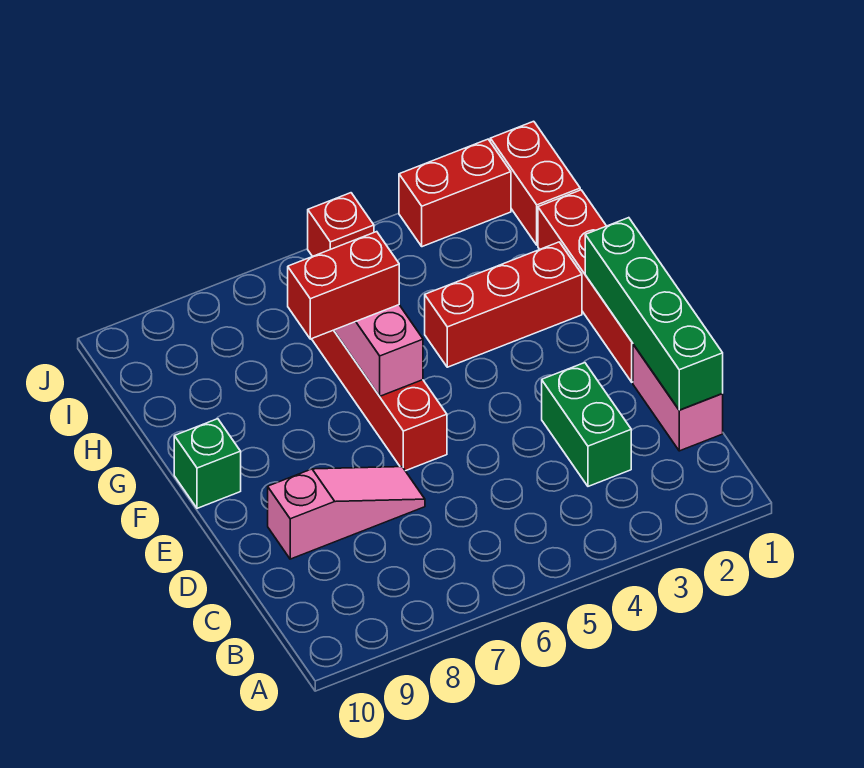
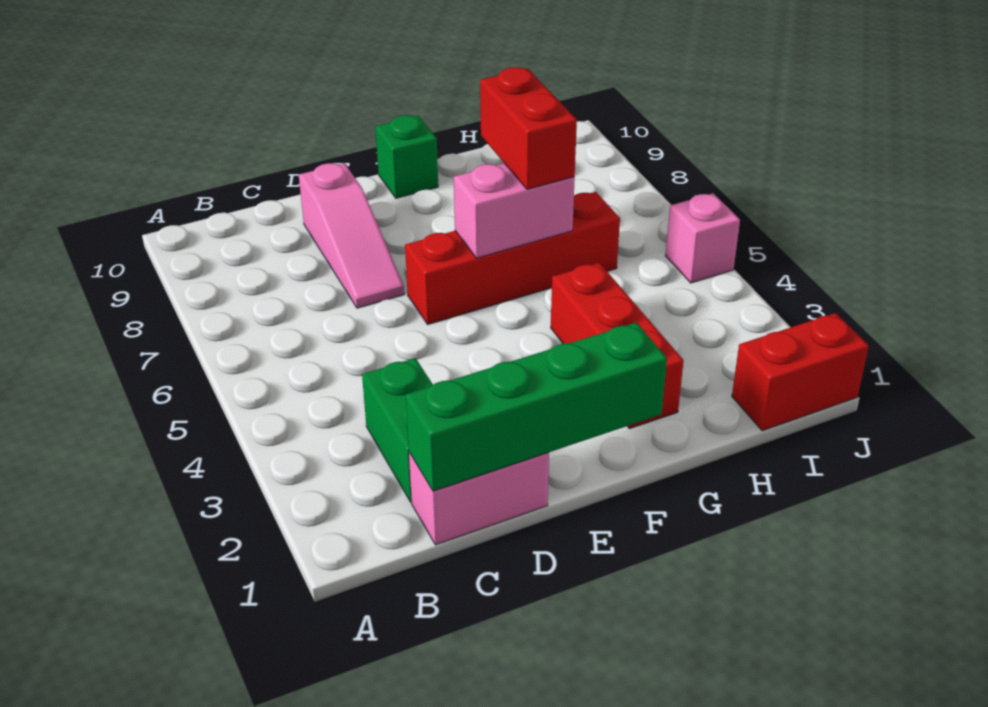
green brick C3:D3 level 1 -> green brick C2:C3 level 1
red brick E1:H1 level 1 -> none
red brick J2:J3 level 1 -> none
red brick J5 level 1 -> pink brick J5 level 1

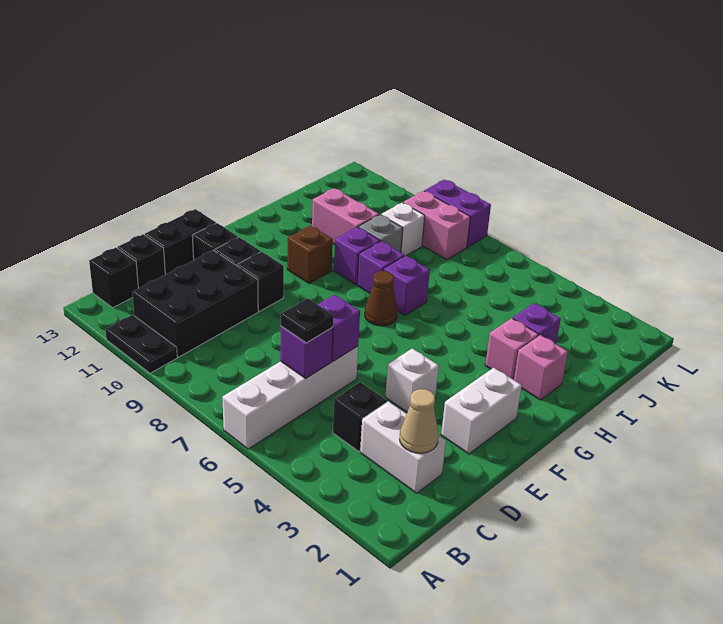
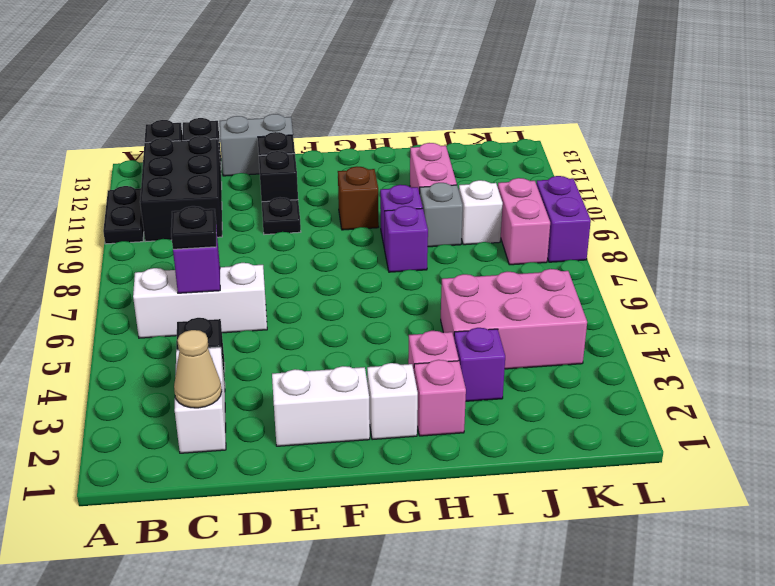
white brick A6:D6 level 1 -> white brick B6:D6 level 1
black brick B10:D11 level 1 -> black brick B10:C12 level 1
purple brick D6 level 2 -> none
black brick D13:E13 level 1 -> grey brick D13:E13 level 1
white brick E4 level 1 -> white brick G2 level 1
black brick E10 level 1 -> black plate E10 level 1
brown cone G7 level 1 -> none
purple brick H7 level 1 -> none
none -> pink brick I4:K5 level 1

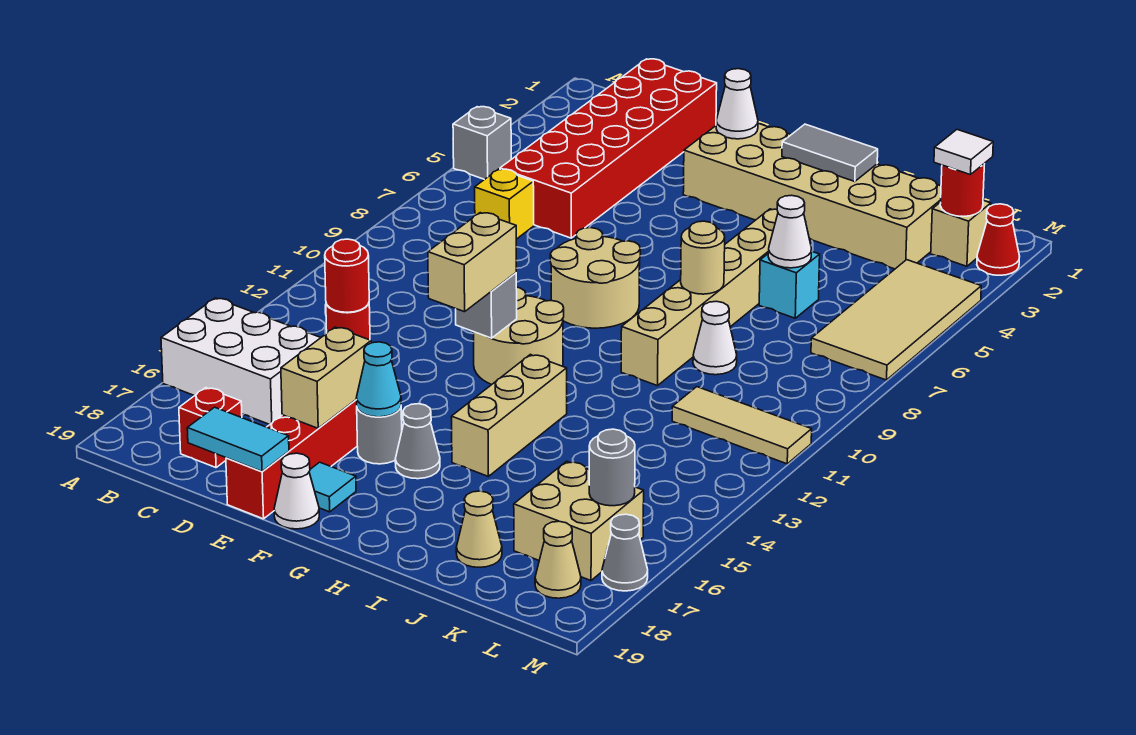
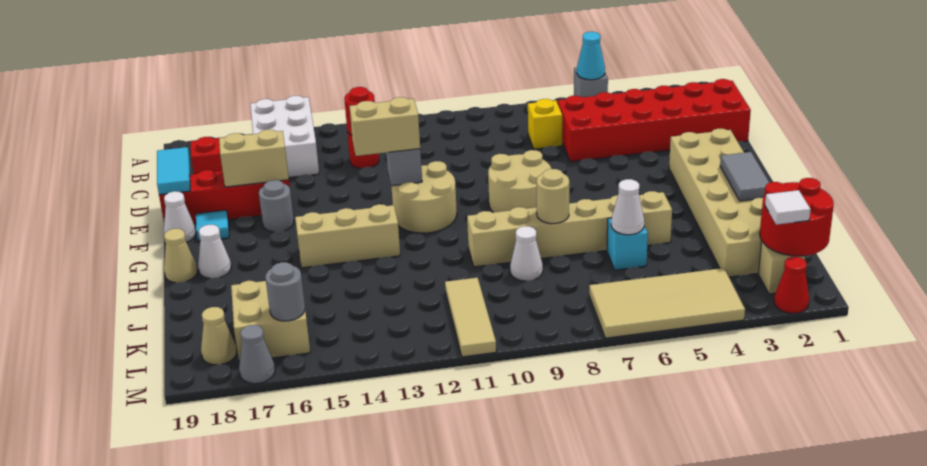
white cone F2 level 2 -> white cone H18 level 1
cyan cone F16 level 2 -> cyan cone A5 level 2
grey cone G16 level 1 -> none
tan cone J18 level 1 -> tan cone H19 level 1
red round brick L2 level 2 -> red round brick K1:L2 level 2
********************
> Required work: Extract exactly the lines above from the line containing "purple brick H7 level 1 -> none" through the last one, both ends included, but not the pictures.

> Task solution:
purple brick H7 level 1 -> none
none -> pink brick I4:K5 level 1

white cone F2 level 2 -> white cone H18 level 1
cyan cone F16 level 2 -> cyan cone A5 level 2
grey cone G16 level 1 -> none
tan cone J18 level 1 -> tan cone H19 level 1
red round brick L2 level 2 -> red round brick K1:L2 level 2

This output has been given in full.